# DATA TO USE:
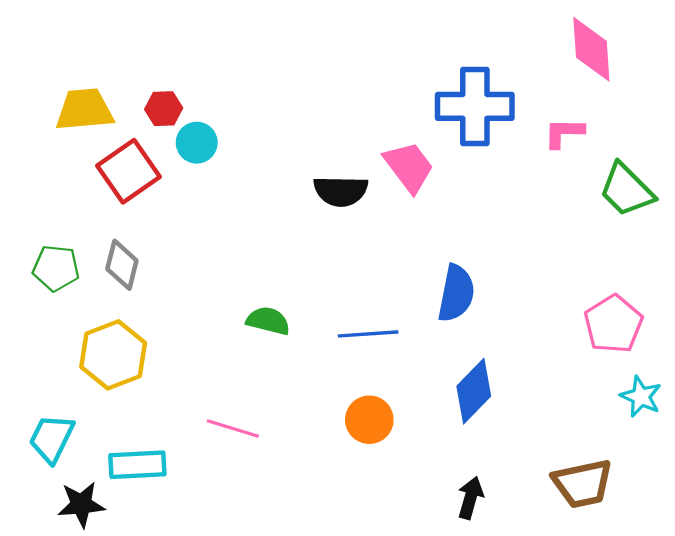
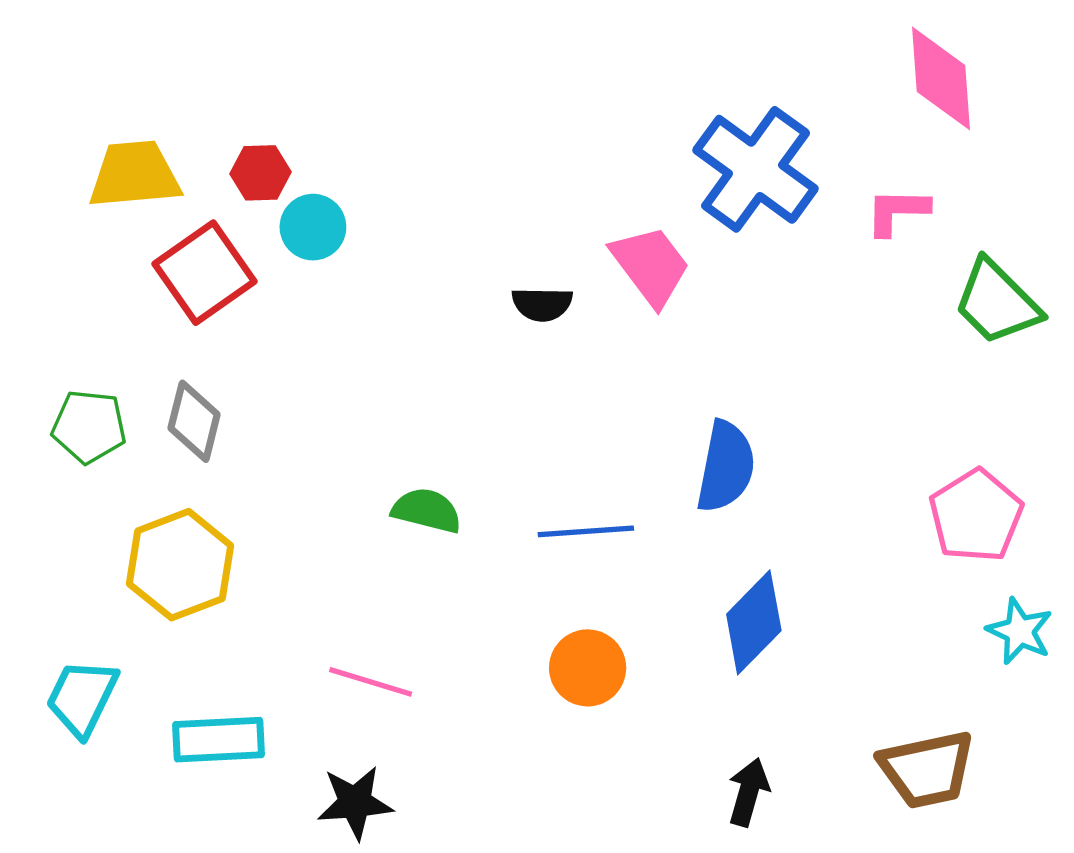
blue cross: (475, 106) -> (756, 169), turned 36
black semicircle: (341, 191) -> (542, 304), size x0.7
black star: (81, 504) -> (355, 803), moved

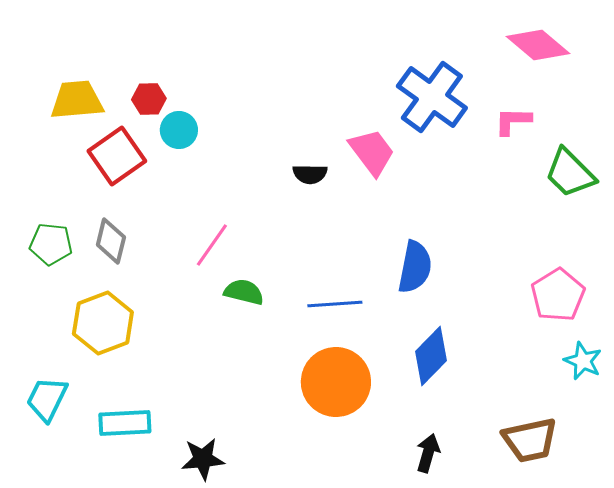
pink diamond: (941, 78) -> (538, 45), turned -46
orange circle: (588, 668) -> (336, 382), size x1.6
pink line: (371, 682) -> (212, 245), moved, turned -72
--
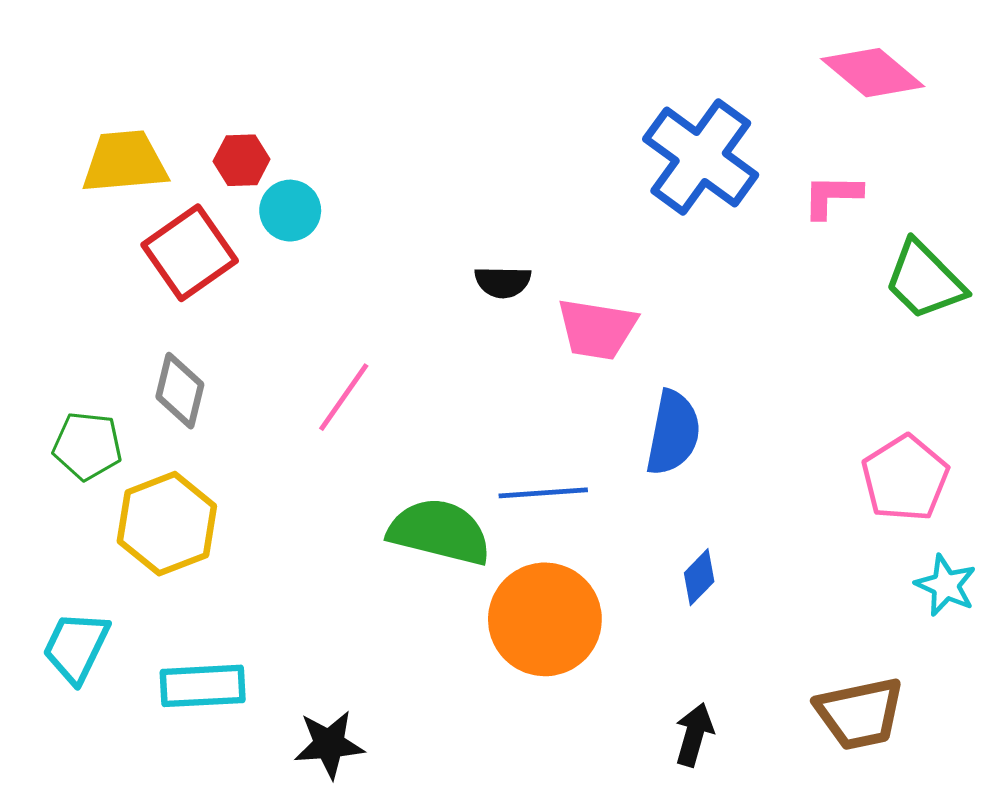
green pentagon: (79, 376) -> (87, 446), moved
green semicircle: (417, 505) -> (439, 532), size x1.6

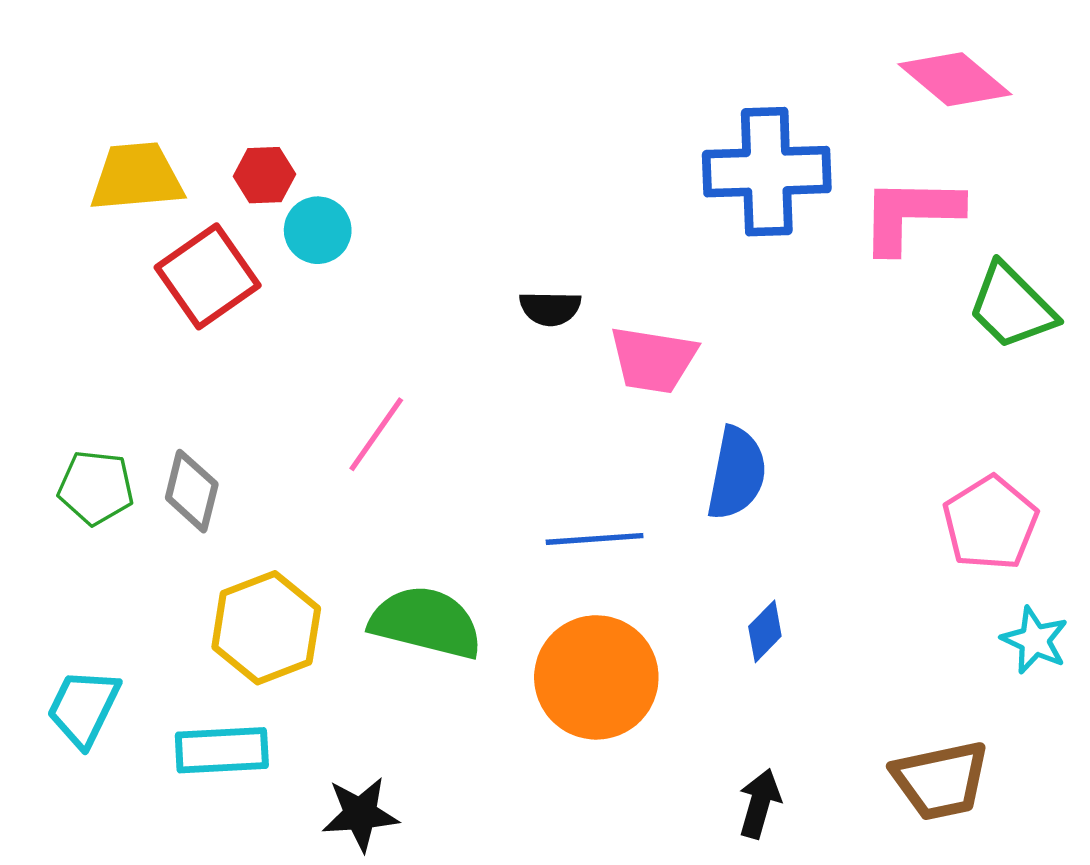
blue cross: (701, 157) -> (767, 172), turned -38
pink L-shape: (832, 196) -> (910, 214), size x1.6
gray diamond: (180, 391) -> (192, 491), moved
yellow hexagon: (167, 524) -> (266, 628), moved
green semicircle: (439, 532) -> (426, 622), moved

# WORK ORDER:
Pull together all lines from the data that mention the word "moved".

# ANSWER SPACE:
black star: (81, 504) -> (355, 803), moved
pink line: (371, 682) -> (212, 245), moved, turned -72
green pentagon: (79, 376) -> (87, 446), moved
gray diamond: (180, 391) -> (192, 491), moved
yellow hexagon: (167, 524) -> (266, 628), moved
green semicircle: (439, 532) -> (426, 622), moved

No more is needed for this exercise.